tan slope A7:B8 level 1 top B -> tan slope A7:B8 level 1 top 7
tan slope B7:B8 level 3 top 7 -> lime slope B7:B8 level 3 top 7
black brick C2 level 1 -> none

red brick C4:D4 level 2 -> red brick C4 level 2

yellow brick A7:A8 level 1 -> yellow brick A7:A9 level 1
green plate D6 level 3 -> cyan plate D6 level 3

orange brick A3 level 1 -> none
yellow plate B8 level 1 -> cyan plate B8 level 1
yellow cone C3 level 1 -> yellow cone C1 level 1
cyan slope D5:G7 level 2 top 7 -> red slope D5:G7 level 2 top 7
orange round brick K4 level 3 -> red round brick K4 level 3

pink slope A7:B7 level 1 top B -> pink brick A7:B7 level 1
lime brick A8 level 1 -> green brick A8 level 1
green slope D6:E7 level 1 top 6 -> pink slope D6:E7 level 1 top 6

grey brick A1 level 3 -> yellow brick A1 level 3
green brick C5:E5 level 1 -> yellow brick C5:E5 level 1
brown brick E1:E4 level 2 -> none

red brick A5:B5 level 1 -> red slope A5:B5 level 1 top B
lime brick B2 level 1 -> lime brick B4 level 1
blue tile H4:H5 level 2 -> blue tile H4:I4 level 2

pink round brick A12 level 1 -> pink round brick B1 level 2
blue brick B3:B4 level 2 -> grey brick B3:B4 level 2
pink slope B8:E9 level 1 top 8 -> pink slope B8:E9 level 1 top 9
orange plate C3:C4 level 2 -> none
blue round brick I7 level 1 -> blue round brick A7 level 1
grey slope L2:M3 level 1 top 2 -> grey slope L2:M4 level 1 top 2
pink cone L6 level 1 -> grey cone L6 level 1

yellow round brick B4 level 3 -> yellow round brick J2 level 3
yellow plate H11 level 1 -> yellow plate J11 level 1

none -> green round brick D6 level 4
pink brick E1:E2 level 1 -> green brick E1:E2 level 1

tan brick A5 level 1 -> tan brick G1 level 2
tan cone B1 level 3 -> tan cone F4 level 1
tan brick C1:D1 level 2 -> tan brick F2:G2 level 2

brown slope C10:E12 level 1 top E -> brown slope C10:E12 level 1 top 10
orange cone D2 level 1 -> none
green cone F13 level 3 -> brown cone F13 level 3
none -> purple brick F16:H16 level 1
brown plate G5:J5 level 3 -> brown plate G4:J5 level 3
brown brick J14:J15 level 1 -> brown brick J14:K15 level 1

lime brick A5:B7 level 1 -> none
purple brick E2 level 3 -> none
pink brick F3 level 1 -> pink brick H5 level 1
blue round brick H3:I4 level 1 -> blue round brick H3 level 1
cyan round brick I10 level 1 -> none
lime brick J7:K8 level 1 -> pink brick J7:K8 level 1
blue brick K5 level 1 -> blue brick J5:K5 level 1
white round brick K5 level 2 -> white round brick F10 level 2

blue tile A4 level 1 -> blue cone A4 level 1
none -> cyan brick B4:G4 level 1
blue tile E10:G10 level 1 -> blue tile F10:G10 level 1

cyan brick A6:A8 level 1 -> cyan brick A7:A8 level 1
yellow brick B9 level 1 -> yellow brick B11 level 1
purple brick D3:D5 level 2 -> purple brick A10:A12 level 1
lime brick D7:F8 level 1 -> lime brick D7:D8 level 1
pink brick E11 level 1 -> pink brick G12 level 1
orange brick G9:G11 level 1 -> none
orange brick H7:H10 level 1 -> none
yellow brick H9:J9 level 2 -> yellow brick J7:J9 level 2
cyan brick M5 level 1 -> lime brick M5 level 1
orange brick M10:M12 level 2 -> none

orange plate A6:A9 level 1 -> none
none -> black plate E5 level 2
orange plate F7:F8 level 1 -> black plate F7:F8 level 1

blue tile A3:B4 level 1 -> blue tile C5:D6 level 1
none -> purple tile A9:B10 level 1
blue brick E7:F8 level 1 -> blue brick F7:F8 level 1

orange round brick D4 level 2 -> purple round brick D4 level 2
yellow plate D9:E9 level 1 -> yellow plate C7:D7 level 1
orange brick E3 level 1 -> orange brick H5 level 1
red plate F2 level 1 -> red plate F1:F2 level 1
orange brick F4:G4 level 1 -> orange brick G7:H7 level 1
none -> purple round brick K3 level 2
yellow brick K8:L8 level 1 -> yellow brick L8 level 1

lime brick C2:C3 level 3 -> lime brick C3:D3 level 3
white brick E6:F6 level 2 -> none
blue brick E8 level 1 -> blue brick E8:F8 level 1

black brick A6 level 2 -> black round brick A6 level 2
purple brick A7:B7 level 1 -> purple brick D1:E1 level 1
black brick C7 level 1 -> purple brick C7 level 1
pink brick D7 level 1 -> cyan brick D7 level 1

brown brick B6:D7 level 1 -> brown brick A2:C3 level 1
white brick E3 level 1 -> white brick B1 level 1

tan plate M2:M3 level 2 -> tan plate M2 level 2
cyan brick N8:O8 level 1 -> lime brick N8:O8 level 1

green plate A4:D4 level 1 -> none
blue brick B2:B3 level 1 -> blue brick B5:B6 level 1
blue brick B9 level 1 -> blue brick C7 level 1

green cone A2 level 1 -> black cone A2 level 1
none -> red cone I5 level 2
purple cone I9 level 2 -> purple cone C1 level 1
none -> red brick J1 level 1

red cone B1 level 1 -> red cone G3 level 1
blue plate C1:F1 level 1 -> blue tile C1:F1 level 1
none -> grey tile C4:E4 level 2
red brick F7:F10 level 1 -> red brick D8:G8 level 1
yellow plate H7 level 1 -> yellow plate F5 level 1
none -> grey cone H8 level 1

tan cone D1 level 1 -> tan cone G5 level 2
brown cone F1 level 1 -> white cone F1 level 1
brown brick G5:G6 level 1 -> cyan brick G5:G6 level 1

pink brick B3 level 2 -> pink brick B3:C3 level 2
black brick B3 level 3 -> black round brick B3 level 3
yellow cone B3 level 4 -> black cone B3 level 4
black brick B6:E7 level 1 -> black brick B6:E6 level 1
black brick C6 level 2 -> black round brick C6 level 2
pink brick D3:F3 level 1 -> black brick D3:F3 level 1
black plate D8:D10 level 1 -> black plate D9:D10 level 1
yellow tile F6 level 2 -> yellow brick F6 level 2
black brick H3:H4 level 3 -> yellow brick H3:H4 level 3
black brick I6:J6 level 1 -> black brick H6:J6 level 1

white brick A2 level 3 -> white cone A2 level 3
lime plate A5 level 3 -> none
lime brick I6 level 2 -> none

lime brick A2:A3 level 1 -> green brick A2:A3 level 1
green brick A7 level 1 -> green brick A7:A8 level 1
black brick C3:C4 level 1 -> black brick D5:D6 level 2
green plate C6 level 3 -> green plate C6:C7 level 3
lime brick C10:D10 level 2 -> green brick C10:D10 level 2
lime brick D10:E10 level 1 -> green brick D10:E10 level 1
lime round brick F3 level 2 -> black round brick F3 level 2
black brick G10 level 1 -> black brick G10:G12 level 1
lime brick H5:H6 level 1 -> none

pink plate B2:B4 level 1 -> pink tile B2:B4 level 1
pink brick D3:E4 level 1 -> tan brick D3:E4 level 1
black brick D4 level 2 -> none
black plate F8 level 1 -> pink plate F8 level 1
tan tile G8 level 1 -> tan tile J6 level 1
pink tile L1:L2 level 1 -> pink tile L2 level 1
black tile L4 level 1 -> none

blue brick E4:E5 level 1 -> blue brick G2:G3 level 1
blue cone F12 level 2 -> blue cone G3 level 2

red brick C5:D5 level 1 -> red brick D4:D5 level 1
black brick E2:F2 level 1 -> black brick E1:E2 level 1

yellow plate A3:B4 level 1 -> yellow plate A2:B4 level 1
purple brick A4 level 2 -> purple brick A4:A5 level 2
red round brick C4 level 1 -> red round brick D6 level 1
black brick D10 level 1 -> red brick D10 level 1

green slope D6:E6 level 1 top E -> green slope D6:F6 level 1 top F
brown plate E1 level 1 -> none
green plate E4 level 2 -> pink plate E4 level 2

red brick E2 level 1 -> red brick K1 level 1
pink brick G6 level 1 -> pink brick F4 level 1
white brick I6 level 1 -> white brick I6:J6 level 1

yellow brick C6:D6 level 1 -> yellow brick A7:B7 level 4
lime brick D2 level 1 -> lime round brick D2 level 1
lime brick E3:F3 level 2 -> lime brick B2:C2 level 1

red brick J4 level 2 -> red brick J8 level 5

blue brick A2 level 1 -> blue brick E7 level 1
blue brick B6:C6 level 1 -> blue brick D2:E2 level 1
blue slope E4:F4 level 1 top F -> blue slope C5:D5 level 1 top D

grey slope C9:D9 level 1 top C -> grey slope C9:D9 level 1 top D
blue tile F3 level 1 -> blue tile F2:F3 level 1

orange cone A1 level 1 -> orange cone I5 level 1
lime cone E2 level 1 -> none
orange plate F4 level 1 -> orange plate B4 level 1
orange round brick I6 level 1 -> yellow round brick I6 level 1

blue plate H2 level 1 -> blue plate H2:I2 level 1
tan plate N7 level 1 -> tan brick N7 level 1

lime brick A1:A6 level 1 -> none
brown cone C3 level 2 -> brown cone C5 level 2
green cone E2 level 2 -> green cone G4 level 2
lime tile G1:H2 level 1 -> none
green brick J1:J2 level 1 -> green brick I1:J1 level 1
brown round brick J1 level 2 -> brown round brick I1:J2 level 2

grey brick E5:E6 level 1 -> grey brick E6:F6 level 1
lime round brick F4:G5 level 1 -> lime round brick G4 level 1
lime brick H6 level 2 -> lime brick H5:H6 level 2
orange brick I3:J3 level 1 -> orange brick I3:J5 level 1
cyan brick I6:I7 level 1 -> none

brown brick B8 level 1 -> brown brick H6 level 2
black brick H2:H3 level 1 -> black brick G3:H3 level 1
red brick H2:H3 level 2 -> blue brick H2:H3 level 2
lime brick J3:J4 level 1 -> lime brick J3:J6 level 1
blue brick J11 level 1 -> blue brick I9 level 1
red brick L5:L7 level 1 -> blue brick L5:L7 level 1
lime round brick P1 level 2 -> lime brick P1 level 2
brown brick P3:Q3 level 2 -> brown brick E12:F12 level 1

» TASK REQUIREMENTS
Begin at the line above that has "orange brick F4:G4" and stop after the line that has "green cone A2", copying each line exactly and adding nothing else.

» REPLY TO THE TASK
orange brick F4:G4 level 1 -> orange brick G7:H7 level 1
none -> purple round brick K3 level 2
yellow brick K8:L8 level 1 -> yellow brick L8 level 1

lime brick C2:C3 level 3 -> lime brick C3:D3 level 3
white brick E6:F6 level 2 -> none
blue brick E8 level 1 -> blue brick E8:F8 level 1

black brick A6 level 2 -> black round brick A6 level 2
purple brick A7:B7 level 1 -> purple brick D1:E1 level 1
black brick C7 level 1 -> purple brick C7 level 1
pink brick D7 level 1 -> cyan brick D7 level 1

brown brick B6:D7 level 1 -> brown brick A2:C3 level 1
white brick E3 level 1 -> white brick B1 level 1

tan plate M2:M3 level 2 -> tan plate M2 level 2
cyan brick N8:O8 level 1 -> lime brick N8:O8 level 1

green plate A4:D4 level 1 -> none
blue brick B2:B3 level 1 -> blue brick B5:B6 level 1
blue brick B9 level 1 -> blue brick C7 level 1

green cone A2 level 1 -> black cone A2 level 1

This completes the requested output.